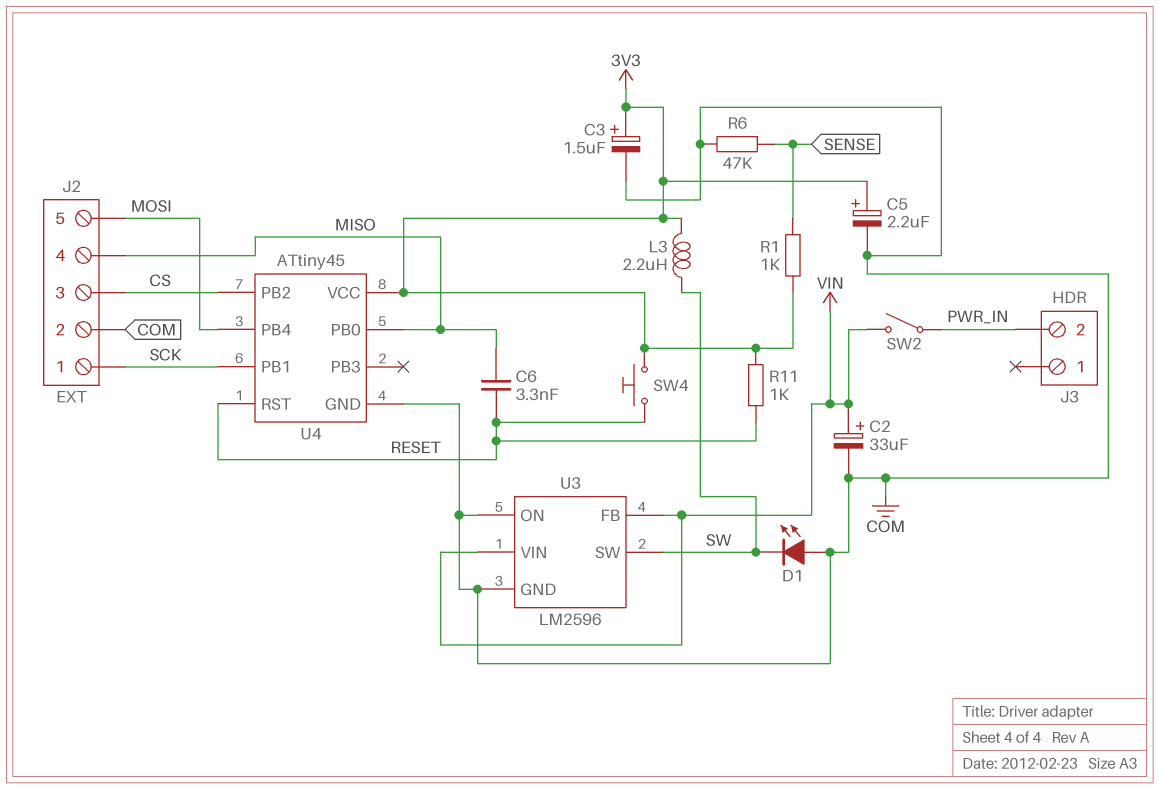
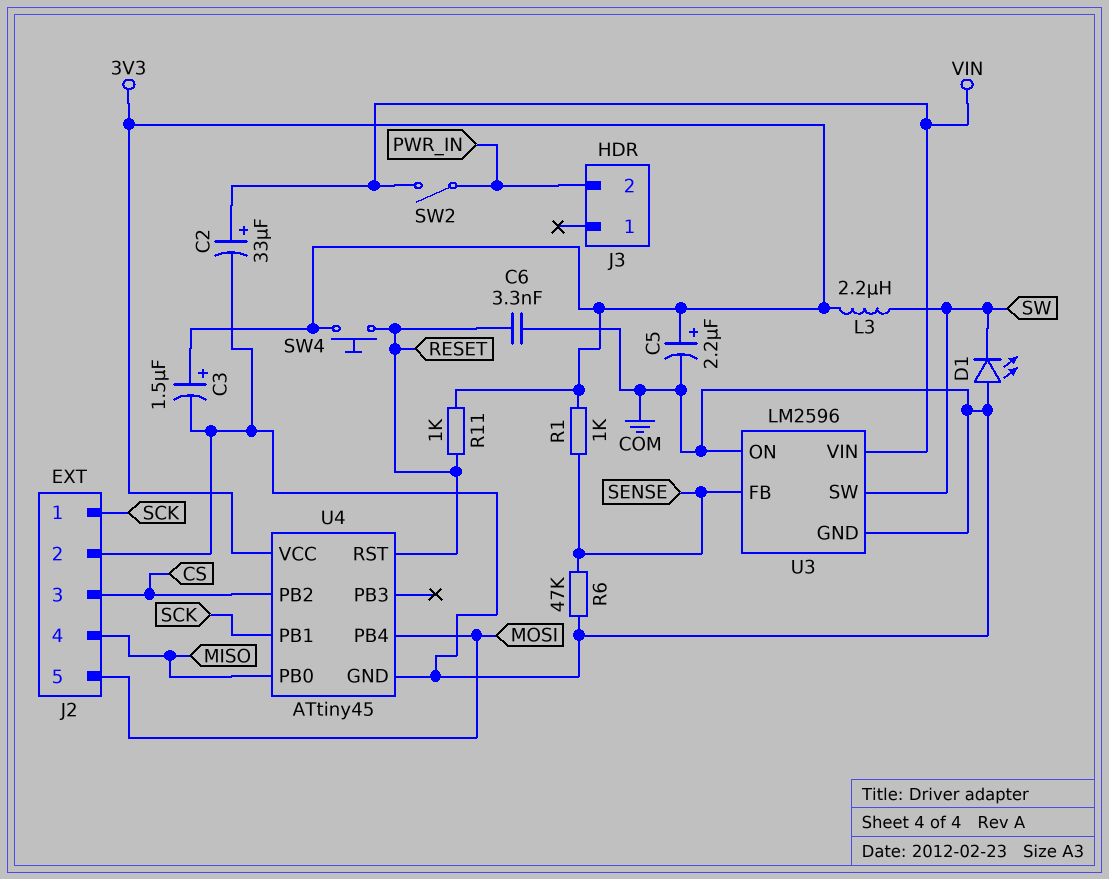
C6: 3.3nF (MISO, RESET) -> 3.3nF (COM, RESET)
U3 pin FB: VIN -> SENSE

***

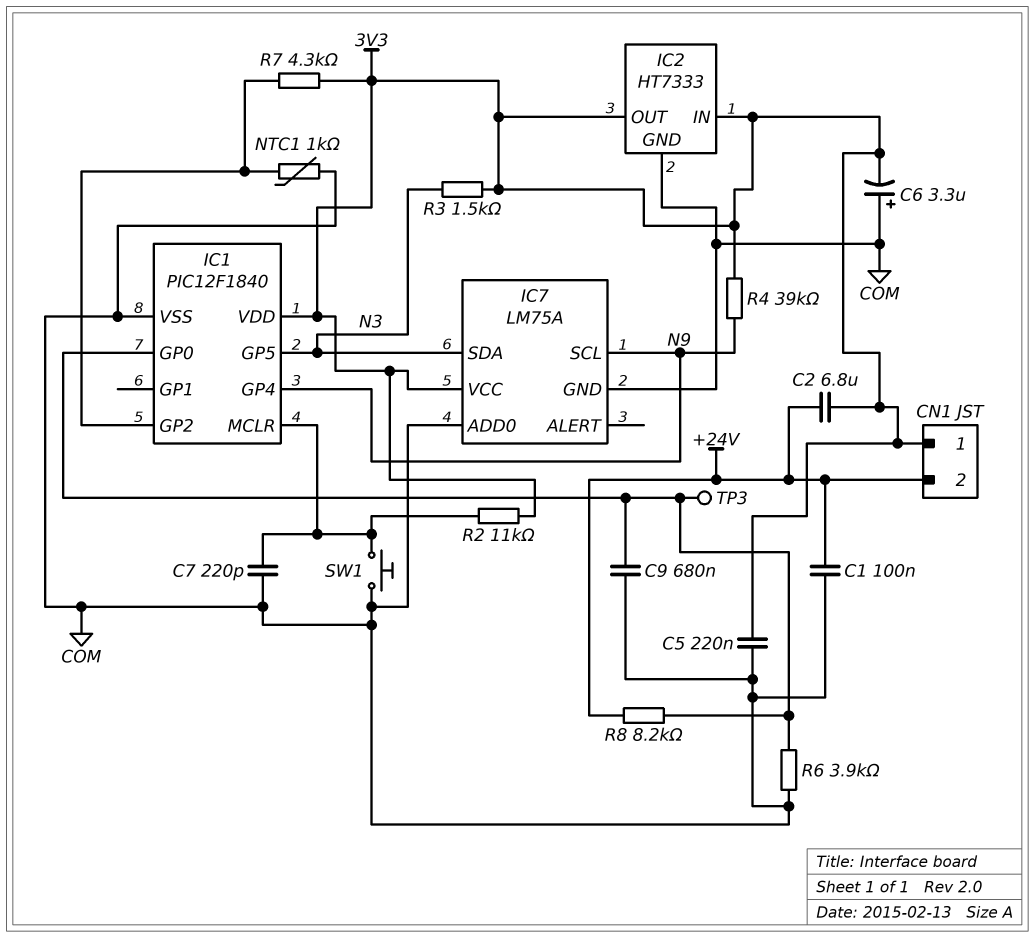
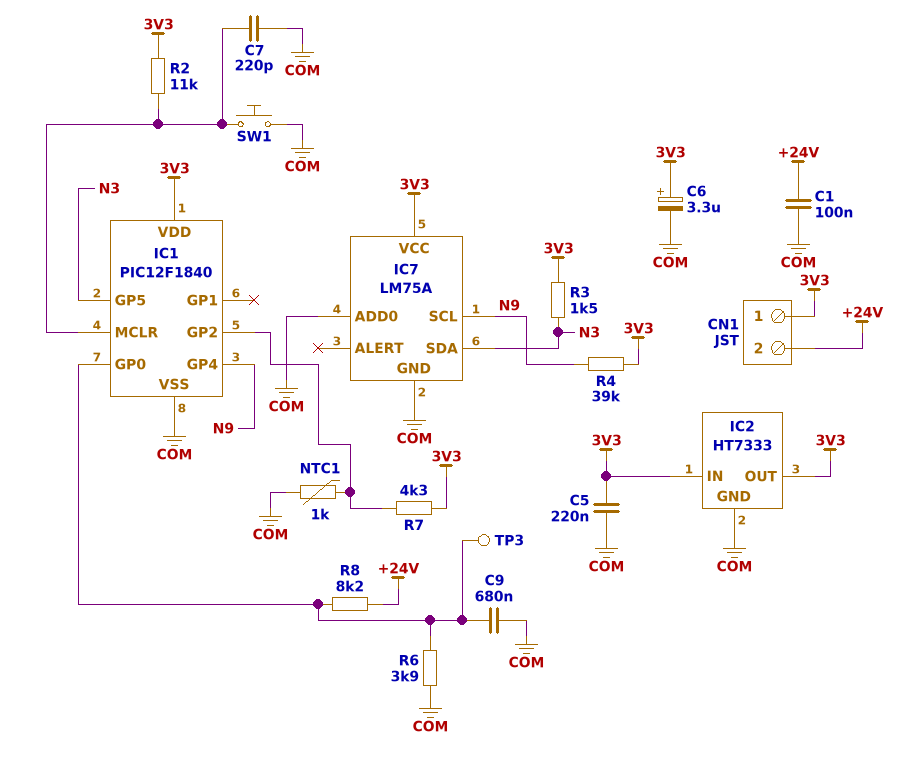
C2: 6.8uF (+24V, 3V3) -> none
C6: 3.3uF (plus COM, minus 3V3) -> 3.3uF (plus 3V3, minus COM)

***

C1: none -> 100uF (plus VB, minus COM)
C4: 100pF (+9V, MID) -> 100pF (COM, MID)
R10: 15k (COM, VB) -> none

***

= Exercise =
Please return a copy of each line in the entries that has the string "none".

= Your response =
C2: 6.8uF (+24V, 3V3) -> none
C1: none -> 100uF (plus VB, minus COM)
R10: 15k (COM, VB) -> none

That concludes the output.